Work required:
Copy the rows from the start through the line containing "24(9) (234, 347)", inclusive, putting "center" wherever "midpoint" appears and leaving everything else unchanged.

[Stored items from a collection]
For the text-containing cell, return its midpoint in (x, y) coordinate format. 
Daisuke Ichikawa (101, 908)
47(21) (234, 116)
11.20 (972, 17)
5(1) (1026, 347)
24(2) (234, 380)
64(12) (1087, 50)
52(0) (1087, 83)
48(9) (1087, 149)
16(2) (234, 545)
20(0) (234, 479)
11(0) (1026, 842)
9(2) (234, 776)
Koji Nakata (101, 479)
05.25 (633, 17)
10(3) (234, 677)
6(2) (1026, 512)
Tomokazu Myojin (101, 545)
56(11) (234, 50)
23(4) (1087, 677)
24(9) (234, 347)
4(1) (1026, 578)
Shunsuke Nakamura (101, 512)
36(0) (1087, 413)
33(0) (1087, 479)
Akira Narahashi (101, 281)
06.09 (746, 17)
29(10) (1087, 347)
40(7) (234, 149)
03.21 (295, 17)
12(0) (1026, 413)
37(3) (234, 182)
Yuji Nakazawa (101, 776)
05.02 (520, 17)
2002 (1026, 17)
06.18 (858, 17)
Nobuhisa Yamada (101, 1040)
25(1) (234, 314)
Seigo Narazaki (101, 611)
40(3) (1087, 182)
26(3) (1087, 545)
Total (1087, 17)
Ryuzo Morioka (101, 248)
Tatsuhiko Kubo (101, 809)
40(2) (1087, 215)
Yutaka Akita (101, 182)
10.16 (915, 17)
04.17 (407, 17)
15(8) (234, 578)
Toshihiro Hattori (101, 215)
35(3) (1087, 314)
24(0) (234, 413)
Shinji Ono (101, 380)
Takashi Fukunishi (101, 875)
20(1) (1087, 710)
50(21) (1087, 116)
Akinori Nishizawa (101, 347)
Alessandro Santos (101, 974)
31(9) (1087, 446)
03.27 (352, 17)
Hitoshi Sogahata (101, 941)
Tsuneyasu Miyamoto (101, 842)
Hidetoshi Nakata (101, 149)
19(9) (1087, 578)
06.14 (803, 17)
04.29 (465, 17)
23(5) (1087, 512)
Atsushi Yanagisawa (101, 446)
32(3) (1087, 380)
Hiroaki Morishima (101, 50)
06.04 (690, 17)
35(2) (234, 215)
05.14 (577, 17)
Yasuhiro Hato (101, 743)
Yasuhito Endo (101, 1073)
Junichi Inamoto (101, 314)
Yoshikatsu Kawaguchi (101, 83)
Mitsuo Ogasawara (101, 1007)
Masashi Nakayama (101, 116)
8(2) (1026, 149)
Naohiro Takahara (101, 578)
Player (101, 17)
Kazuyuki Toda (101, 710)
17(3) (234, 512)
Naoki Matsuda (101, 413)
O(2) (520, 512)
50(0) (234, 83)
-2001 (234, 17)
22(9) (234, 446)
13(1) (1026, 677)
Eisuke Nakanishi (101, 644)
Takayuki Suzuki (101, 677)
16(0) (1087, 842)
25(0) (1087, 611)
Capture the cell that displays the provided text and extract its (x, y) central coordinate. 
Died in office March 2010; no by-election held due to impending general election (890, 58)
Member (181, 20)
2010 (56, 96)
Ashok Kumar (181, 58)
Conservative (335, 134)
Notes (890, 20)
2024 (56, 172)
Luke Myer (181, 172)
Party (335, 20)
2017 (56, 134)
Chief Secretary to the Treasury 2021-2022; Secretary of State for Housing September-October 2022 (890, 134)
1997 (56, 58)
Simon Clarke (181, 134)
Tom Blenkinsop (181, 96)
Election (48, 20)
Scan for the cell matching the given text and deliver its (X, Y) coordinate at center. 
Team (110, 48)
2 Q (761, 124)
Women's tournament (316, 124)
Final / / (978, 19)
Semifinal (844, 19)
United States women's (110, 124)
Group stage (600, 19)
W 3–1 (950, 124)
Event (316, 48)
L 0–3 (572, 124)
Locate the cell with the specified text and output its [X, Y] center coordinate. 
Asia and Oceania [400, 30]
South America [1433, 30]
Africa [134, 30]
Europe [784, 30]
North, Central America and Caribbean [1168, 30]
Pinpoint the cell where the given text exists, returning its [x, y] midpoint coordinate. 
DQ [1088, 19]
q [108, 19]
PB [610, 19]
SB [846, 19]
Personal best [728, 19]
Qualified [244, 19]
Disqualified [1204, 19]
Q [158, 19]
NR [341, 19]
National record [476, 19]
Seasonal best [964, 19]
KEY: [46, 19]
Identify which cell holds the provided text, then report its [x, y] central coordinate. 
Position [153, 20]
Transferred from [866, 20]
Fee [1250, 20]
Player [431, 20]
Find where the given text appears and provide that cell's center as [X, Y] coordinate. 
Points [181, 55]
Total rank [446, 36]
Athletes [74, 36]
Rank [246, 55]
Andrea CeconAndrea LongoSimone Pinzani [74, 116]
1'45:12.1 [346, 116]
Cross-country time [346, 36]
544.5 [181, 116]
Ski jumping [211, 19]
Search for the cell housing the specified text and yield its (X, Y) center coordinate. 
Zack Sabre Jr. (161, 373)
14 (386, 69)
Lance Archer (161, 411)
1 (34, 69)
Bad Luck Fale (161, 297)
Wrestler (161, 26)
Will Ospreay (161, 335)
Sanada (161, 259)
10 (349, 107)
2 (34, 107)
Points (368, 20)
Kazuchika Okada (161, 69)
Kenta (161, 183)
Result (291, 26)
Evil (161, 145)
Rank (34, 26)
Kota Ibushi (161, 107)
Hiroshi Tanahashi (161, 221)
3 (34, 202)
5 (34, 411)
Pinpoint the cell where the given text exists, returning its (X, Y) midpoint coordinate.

Result:
For the text-containing cell, return its center in (x, y) coordinate format. 
Daisuke Ichikawa (101, 908)
47(21) (234, 116)
11.20 (972, 17)
5(1) (1026, 347)
24(2) (234, 380)
64(12) (1087, 50)
52(0) (1087, 83)
48(9) (1087, 149)
16(2) (234, 545)
20(0) (234, 479)
11(0) (1026, 842)
9(2) (234, 776)
Koji Nakata (101, 479)
05.25 (633, 17)
10(3) (234, 677)
6(2) (1026, 512)
Tomokazu Myojin (101, 545)
56(11) (234, 50)
23(4) (1087, 677)
24(9) (234, 347)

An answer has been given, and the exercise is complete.